Exercise → Could you repeat the records below exactly, leaving out any pictures?

Data records →
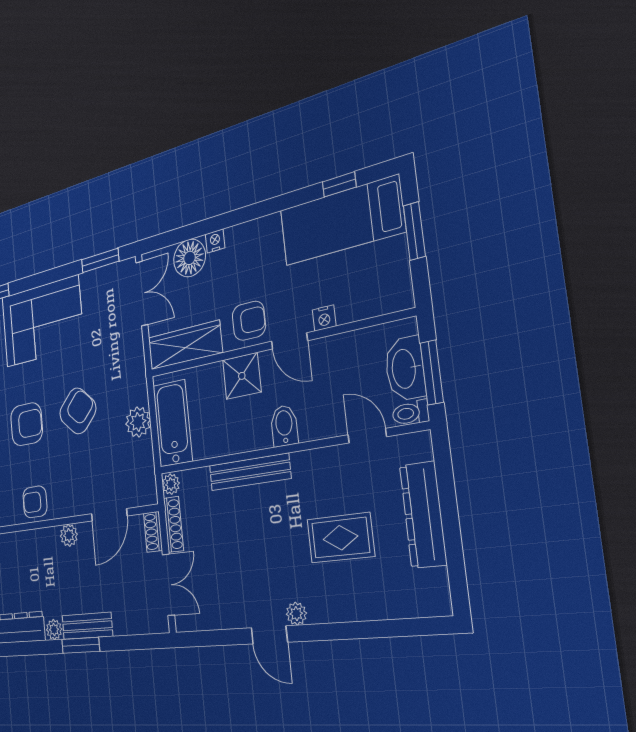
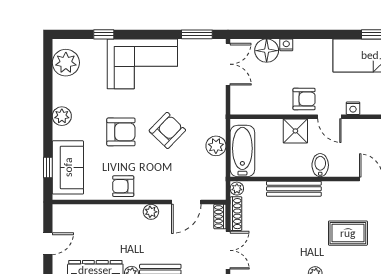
wardrobe: (185, 345) -> (257, 104), removed

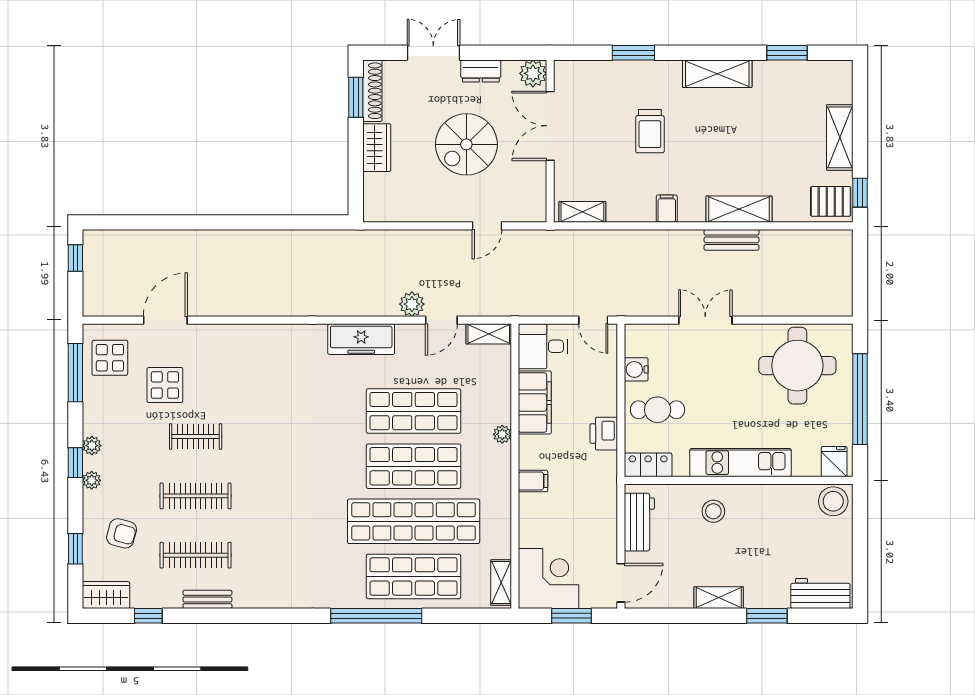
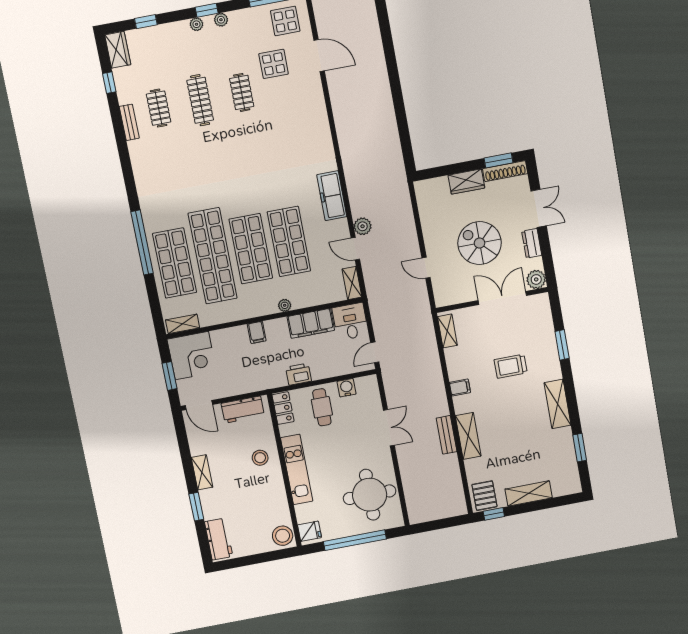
armchair: (122, 533) -> (163, 53), removed
clothes rail: (196, 555) -> (159, 108), width x0.73

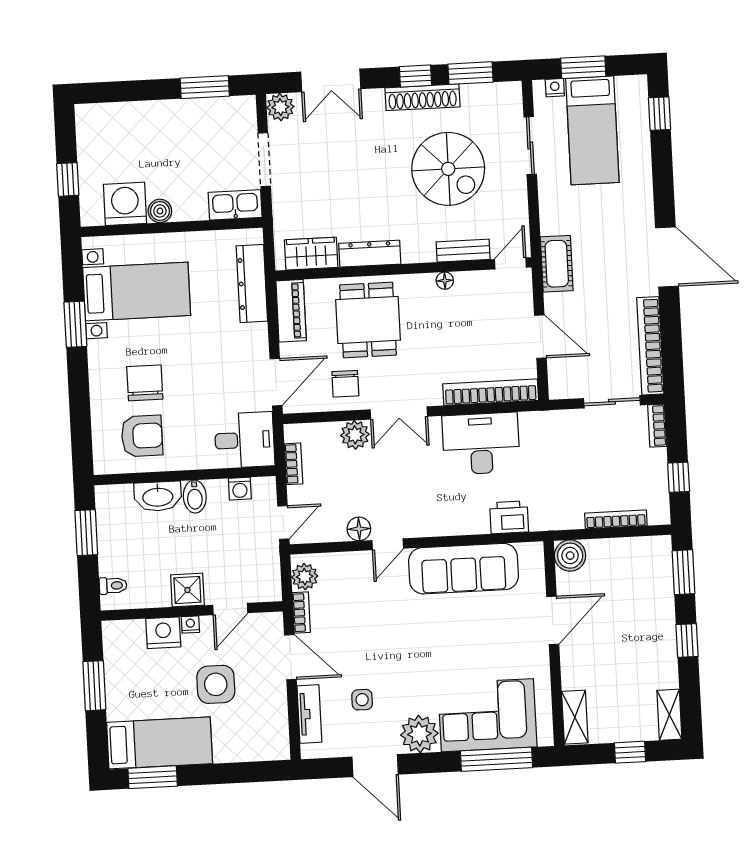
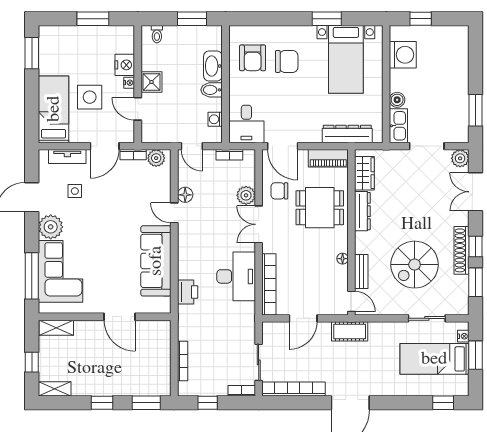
boiler: (160, 211) -> (397, 100), moved
boiler: (570, 556) -> (161, 330), removed
bed: (160, 743) -> (54, 109), moved, turned 180

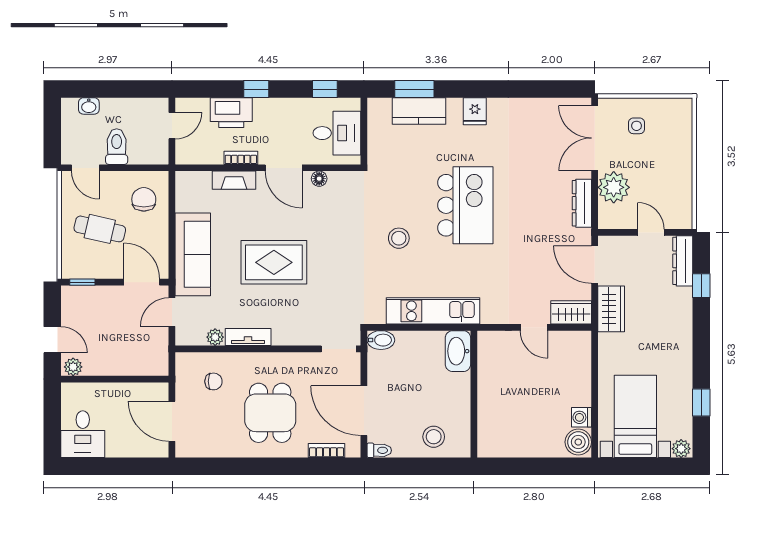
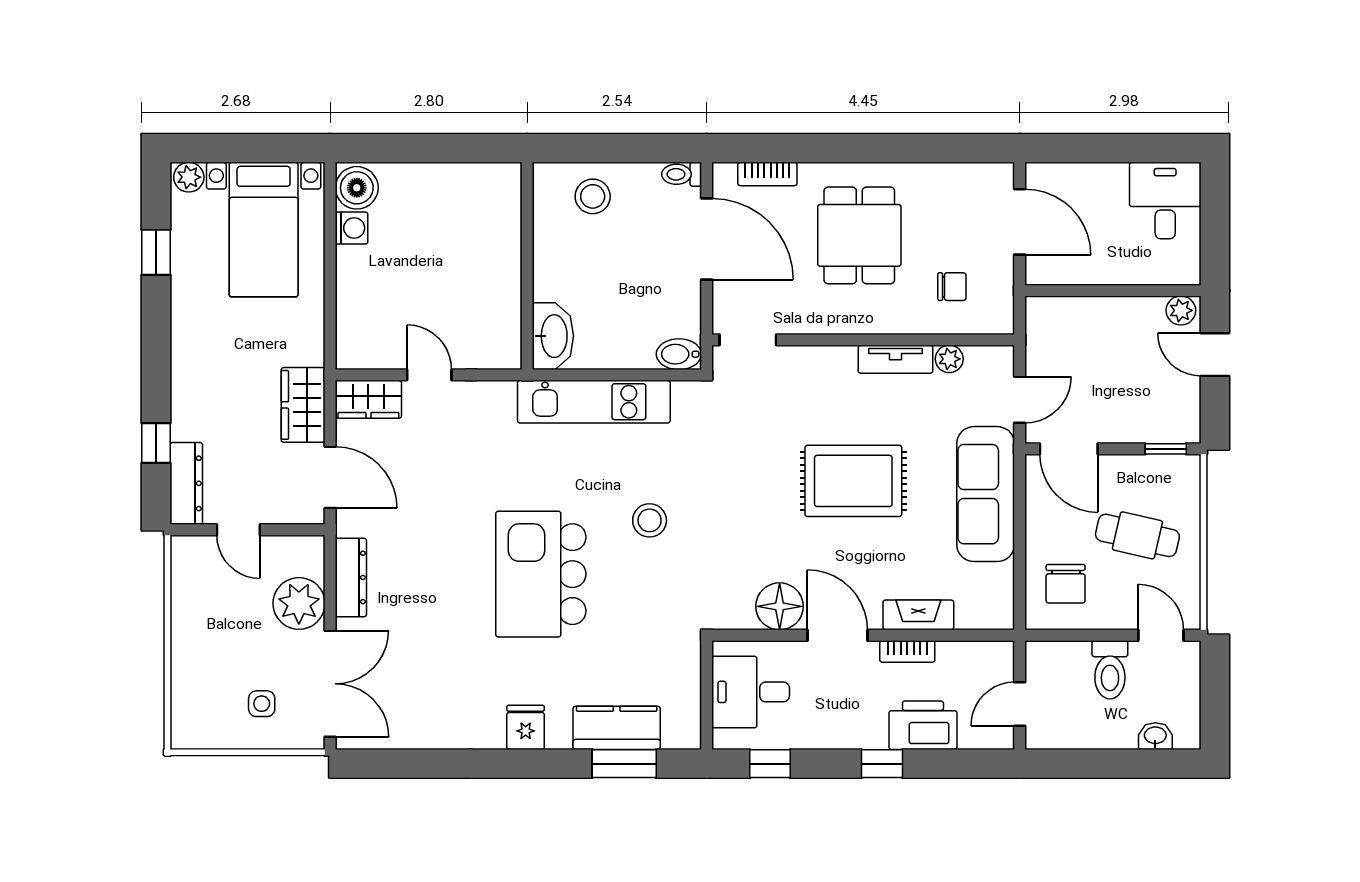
floor lamp: (319, 179) -> (780, 606), width x1.89, depth x1.89
chair: (213, 381) -> (952, 287), turned 180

Your solution →
wardrobe: (185, 345) -> (257, 104), removed

armchair: (122, 533) -> (163, 53), removed
clothes rail: (196, 555) -> (159, 108), width x0.73

boiler: (160, 211) -> (397, 100), moved
boiler: (570, 556) -> (161, 330), removed
bed: (160, 743) -> (54, 109), moved, turned 180

floor lamp: (319, 179) -> (780, 606), width x1.89, depth x1.89
chair: (213, 381) -> (952, 287), turned 180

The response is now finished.